(GIVEN INFORMATION begins)

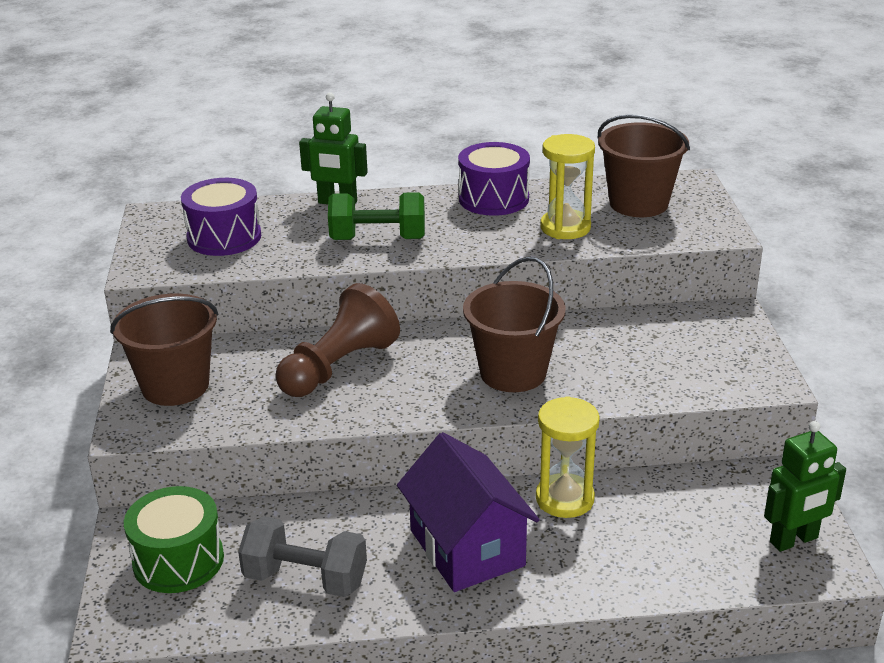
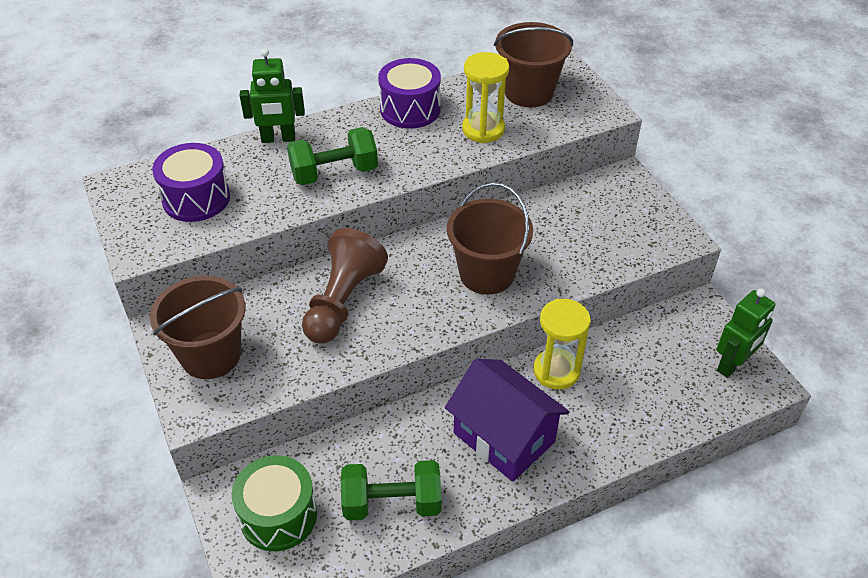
camera: 20 degrees left, 15 degrees up
(305, 579) = (392, 503): grey dumbbell -> green dumbbell

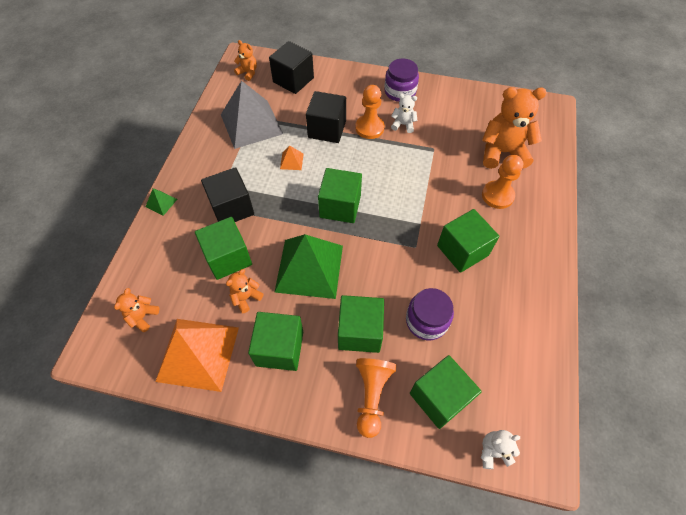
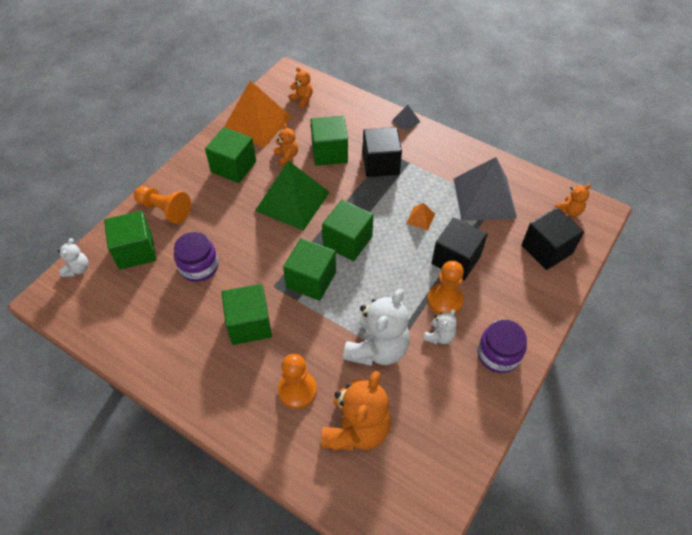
camera: 110 degrees right, 5 degrees down
(161, 203) = (406, 121): green pyramid -> grey pyramid
(360, 331) = (217, 218): green cube -> green cube (311, 280)
(434, 157) = (377, 349): none -> white teddy bear

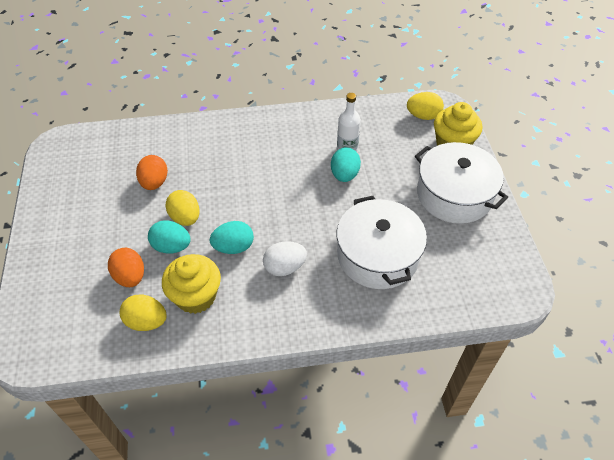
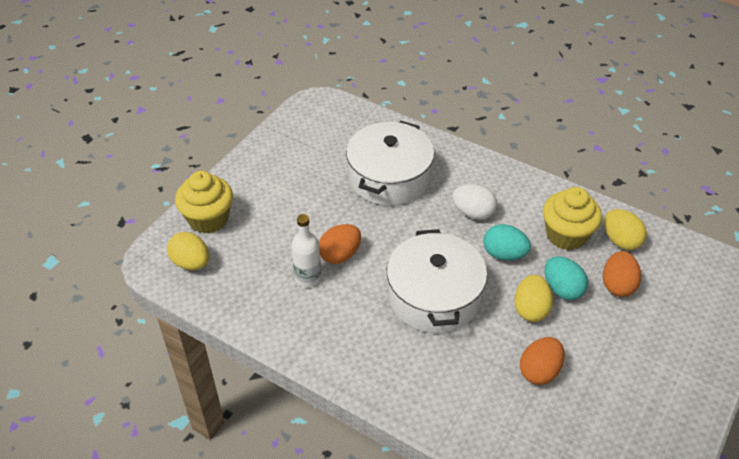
camera: 140 degrees left, 5 degrees down
(344, 175) = (340, 255): turquoise egg -> orange egg
(454, 195) = (271, 180): white pot -> white pot (434, 296)

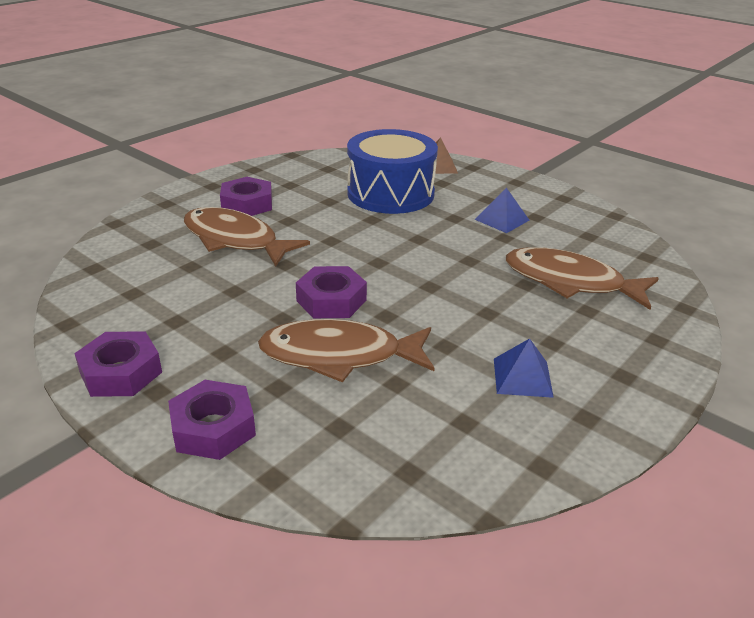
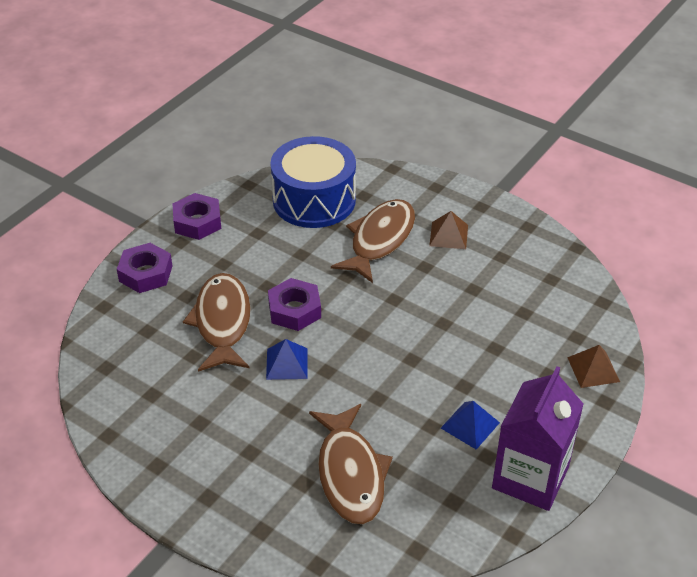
camera: 85 degrees right, 10 degrees up
(247, 204) = (449, 235): purple nut -> brown pyramid
(390, 193) = (505, 332): blue drum -> blue drum (314, 200)
(522, 377) = (202, 429): blue pyramid -> blue pyramid (287, 363)
(555, 202) = (530, 477): none -> purple carton
(570, 282) = (350, 474): brown fish -> brown fish turned 150 degrees clockwise

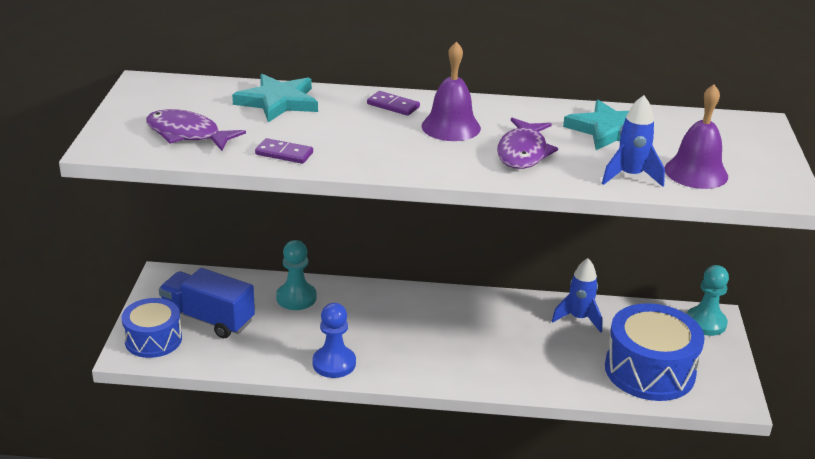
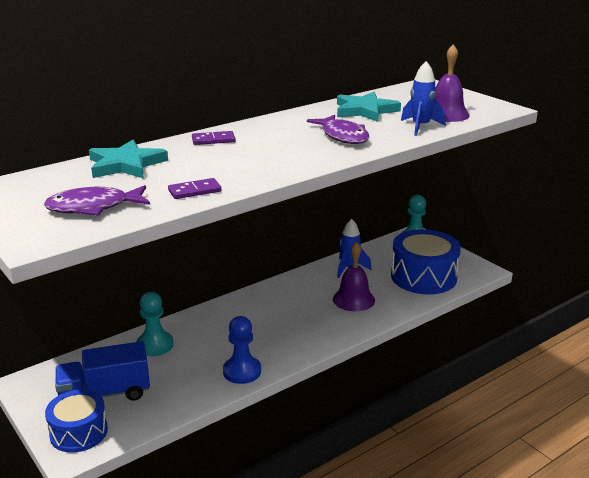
camera: 40 degrees left, 5 degrees down
(451, 127) = (274, 138): purple bell -> purple bell (353, 299)

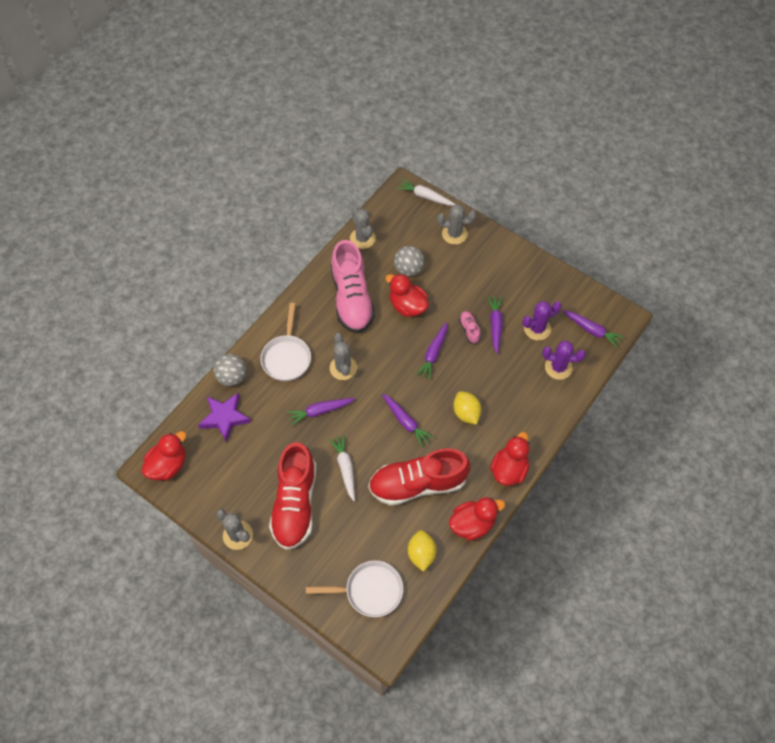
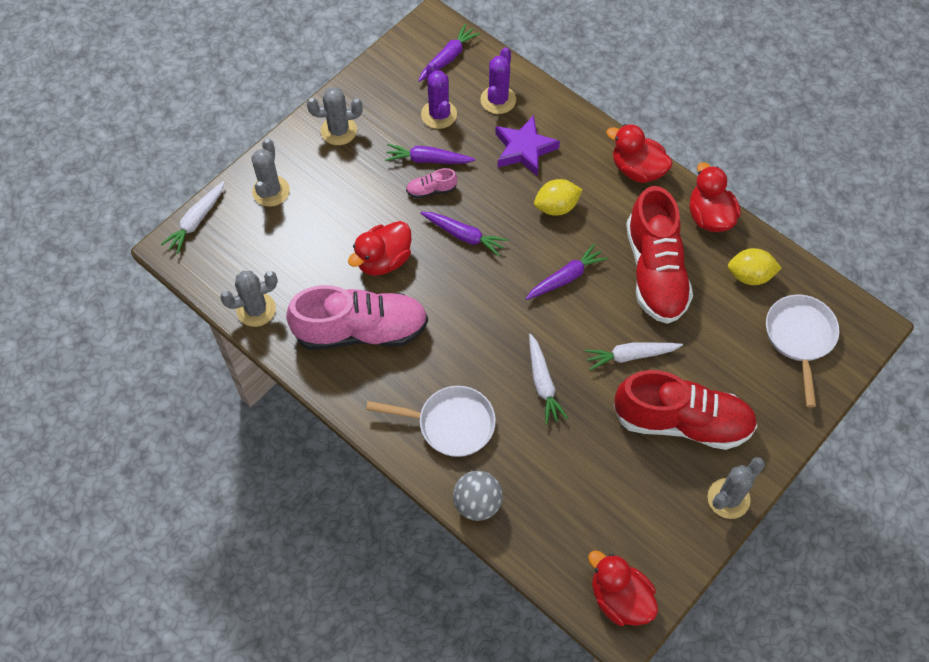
camera: 85 degrees left, 0 degrees up
(225, 418) = (545, 514): purple star -> purple star (524, 149)
(320, 411) = (543, 383): purple carrot -> white carrot
(343, 368) = (476, 349): grey cactus -> grey cactus (339, 131)
(408, 269) = (321, 253): grey ball -> none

(GIVEN INFORMATION ends)

§ **ABOUT THIS EXERCISE**
Hand back the exact lines from the start of the entries to the line with "(360, 331) = (217, 218): green", both ends kept and pictures left out.

§ **RESPONSE**
camera: 20 degrees left, 15 degrees up
(305, 579) = (392, 503): grey dumbbell -> green dumbbell

camera: 110 degrees right, 5 degrees down
(161, 203) = (406, 121): green pyramid -> grey pyramid
(360, 331) = (217, 218): green cube -> green cube (311, 280)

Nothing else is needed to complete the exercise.